-- RECORDS SUPPLIED --
= = =
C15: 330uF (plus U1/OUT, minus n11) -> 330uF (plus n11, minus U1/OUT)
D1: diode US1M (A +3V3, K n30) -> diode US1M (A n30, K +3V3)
= = =
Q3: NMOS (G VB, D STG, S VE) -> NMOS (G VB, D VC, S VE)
= = =
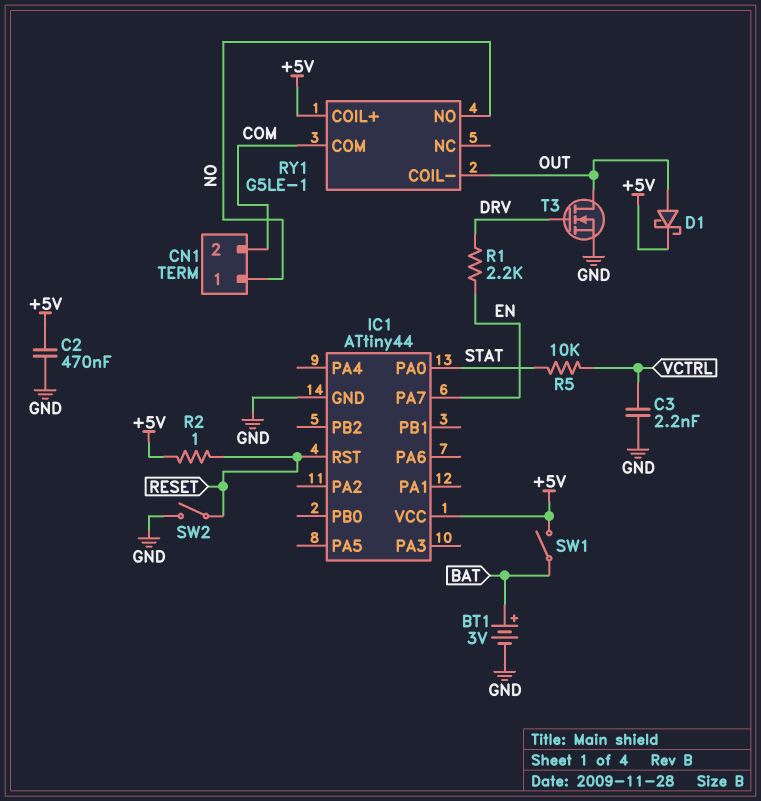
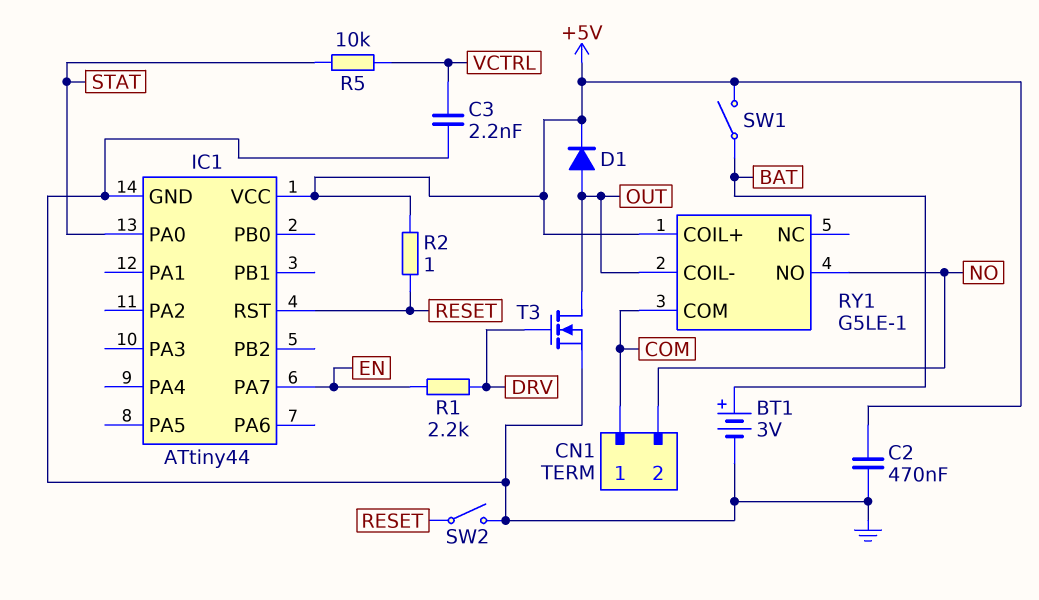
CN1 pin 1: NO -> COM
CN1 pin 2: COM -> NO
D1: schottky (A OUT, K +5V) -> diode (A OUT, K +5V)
= = =
-- WHAT TO WORK ON --
Report, with a number and no other words, how many lines of the listing contain "diode".

-- RESPONSE AREA --
2